→ **Given information**
+ + + + +

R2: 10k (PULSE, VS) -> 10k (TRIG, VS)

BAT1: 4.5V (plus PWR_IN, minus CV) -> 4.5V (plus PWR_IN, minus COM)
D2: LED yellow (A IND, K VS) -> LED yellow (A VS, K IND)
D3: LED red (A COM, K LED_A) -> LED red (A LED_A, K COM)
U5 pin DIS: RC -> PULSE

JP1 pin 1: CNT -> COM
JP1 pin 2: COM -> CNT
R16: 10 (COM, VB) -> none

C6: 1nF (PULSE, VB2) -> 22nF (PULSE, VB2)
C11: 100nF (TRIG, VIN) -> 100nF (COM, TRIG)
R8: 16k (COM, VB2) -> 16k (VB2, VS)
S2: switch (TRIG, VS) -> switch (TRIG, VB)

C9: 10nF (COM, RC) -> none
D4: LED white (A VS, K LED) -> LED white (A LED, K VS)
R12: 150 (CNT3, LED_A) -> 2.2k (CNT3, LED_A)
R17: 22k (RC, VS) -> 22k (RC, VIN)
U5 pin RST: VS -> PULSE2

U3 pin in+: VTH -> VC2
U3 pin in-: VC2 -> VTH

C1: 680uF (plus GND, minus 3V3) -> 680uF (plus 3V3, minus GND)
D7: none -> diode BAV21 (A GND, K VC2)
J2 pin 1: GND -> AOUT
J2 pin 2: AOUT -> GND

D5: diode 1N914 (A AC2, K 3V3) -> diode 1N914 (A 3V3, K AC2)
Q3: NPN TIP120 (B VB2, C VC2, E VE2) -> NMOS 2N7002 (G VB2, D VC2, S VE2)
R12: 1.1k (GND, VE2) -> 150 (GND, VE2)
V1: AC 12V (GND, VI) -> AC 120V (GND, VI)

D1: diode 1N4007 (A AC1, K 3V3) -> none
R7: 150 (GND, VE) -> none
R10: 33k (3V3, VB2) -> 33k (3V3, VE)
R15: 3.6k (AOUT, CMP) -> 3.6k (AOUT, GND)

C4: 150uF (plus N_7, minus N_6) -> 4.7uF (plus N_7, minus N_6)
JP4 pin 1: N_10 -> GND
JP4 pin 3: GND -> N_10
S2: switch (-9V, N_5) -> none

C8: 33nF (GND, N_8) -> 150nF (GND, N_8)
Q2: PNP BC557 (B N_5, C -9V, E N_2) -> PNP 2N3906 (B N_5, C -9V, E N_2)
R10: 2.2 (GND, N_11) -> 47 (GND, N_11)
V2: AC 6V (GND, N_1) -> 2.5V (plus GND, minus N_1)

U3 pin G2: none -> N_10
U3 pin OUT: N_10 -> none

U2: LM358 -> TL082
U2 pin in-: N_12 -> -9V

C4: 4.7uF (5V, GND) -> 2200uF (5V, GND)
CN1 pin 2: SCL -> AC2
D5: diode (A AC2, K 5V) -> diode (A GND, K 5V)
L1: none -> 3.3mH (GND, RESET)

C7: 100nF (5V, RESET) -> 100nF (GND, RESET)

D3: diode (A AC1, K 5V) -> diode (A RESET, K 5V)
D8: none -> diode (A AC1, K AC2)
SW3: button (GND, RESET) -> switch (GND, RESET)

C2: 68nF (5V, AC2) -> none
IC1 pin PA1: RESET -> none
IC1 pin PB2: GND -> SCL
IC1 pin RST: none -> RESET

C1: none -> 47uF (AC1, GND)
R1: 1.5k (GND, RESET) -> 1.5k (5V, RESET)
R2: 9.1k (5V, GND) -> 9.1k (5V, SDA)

+ + + + +

→ **To do**
The entries above should be repeated exactly, every one of them.

→ **Exercise result**
R2: 10k (PULSE, VS) -> 10k (TRIG, VS)

BAT1: 4.5V (plus PWR_IN, minus CV) -> 4.5V (plus PWR_IN, minus COM)
D2: LED yellow (A IND, K VS) -> LED yellow (A VS, K IND)
D3: LED red (A COM, K LED_A) -> LED red (A LED_A, K COM)
U5 pin DIS: RC -> PULSE

JP1 pin 1: CNT -> COM
JP1 pin 2: COM -> CNT
R16: 10 (COM, VB) -> none

C6: 1nF (PULSE, VB2) -> 22nF (PULSE, VB2)
C11: 100nF (TRIG, VIN) -> 100nF (COM, TRIG)
R8: 16k (COM, VB2) -> 16k (VB2, VS)
S2: switch (TRIG, VS) -> switch (TRIG, VB)

C9: 10nF (COM, RC) -> none
D4: LED white (A VS, K LED) -> LED white (A LED, K VS)
R12: 150 (CNT3, LED_A) -> 2.2k (CNT3, LED_A)
R17: 22k (RC, VS) -> 22k (RC, VIN)
U5 pin RST: VS -> PULSE2

U3 pin in+: VTH -> VC2
U3 pin in-: VC2 -> VTH

C1: 680uF (plus GND, minus 3V3) -> 680uF (plus 3V3, minus GND)
D7: none -> diode BAV21 (A GND, K VC2)
J2 pin 1: GND -> AOUT
J2 pin 2: AOUT -> GND

D5: diode 1N914 (A AC2, K 3V3) -> diode 1N914 (A 3V3, K AC2)
Q3: NPN TIP120 (B VB2, C VC2, E VE2) -> NMOS 2N7002 (G VB2, D VC2, S VE2)
R12: 1.1k (GND, VE2) -> 150 (GND, VE2)
V1: AC 12V (GND, VI) -> AC 120V (GND, VI)

D1: diode 1N4007 (A AC1, K 3V3) -> none
R7: 150 (GND, VE) -> none
R10: 33k (3V3, VB2) -> 33k (3V3, VE)
R15: 3.6k (AOUT, CMP) -> 3.6k (AOUT, GND)

C4: 150uF (plus N_7, minus N_6) -> 4.7uF (plus N_7, minus N_6)
JP4 pin 1: N_10 -> GND
JP4 pin 3: GND -> N_10
S2: switch (-9V, N_5) -> none

C8: 33nF (GND, N_8) -> 150nF (GND, N_8)
Q2: PNP BC557 (B N_5, C -9V, E N_2) -> PNP 2N3906 (B N_5, C -9V, E N_2)
R10: 2.2 (GND, N_11) -> 47 (GND, N_11)
V2: AC 6V (GND, N_1) -> 2.5V (plus GND, minus N_1)

U3 pin G2: none -> N_10
U3 pin OUT: N_10 -> none

U2: LM358 -> TL082
U2 pin in-: N_12 -> -9V

C4: 4.7uF (5V, GND) -> 2200uF (5V, GND)
CN1 pin 2: SCL -> AC2
D5: diode (A AC2, K 5V) -> diode (A GND, K 5V)
L1: none -> 3.3mH (GND, RESET)

C7: 100nF (5V, RESET) -> 100nF (GND, RESET)

D3: diode (A AC1, K 5V) -> diode (A RESET, K 5V)
D8: none -> diode (A AC1, K AC2)
SW3: button (GND, RESET) -> switch (GND, RESET)

C2: 68nF (5V, AC2) -> none
IC1 pin PA1: RESET -> none
IC1 pin PB2: GND -> SCL
IC1 pin RST: none -> RESET

C1: none -> 47uF (AC1, GND)
R1: 1.5k (GND, RESET) -> 1.5k (5V, RESET)
R2: 9.1k (5V, GND) -> 9.1k (5V, SDA)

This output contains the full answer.